## Exercise instructions
Write out all of the data without omission, exactly as shown.

[Provided records — start]

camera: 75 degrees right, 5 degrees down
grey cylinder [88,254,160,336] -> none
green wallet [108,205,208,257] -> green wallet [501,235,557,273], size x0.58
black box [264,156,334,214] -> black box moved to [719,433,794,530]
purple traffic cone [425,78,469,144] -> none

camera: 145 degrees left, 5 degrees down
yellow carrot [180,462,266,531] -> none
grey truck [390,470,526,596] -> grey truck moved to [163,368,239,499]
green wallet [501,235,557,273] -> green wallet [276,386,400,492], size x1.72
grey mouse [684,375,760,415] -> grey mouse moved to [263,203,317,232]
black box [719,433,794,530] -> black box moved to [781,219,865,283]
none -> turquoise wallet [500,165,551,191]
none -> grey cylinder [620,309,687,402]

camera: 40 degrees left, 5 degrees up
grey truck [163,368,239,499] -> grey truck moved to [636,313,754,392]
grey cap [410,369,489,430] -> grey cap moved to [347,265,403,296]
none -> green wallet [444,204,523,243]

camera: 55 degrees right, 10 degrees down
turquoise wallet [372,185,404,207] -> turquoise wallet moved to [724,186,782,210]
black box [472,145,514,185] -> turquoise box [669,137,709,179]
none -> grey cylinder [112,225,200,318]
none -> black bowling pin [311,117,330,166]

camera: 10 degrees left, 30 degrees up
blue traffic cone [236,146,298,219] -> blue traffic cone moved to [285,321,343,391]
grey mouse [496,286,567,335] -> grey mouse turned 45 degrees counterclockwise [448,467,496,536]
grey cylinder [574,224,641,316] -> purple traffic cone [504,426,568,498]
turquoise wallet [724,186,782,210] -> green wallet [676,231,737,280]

[Provided records — finish]

## Result for this exercise
camera: 75 degrees right, 5 degrees down
grey cylinder [88,254,160,336] -> none
green wallet [108,205,208,257] -> green wallet [501,235,557,273], size x0.58
black box [264,156,334,214] -> black box moved to [719,433,794,530]
purple traffic cone [425,78,469,144] -> none

camera: 145 degrees left, 5 degrees down
yellow carrot [180,462,266,531] -> none
grey truck [390,470,526,596] -> grey truck moved to [163,368,239,499]
green wallet [501,235,557,273] -> green wallet [276,386,400,492], size x1.72
grey mouse [684,375,760,415] -> grey mouse moved to [263,203,317,232]
black box [719,433,794,530] -> black box moved to [781,219,865,283]
none -> turquoise wallet [500,165,551,191]
none -> grey cylinder [620,309,687,402]

camera: 40 degrees left, 5 degrees up
grey truck [163,368,239,499] -> grey truck moved to [636,313,754,392]
grey cap [410,369,489,430] -> grey cap moved to [347,265,403,296]
none -> green wallet [444,204,523,243]

camera: 55 degrees right, 10 degrees down
turquoise wallet [372,185,404,207] -> turquoise wallet moved to [724,186,782,210]
black box [472,145,514,185] -> turquoise box [669,137,709,179]
none -> grey cylinder [112,225,200,318]
none -> black bowling pin [311,117,330,166]

camera: 10 degrees left, 30 degrees up
blue traffic cone [236,146,298,219] -> blue traffic cone moved to [285,321,343,391]
grey mouse [496,286,567,335] -> grey mouse turned 45 degrees counterclockwise [448,467,496,536]
grey cylinder [574,224,641,316] -> purple traffic cone [504,426,568,498]
turquoise wallet [724,186,782,210] -> green wallet [676,231,737,280]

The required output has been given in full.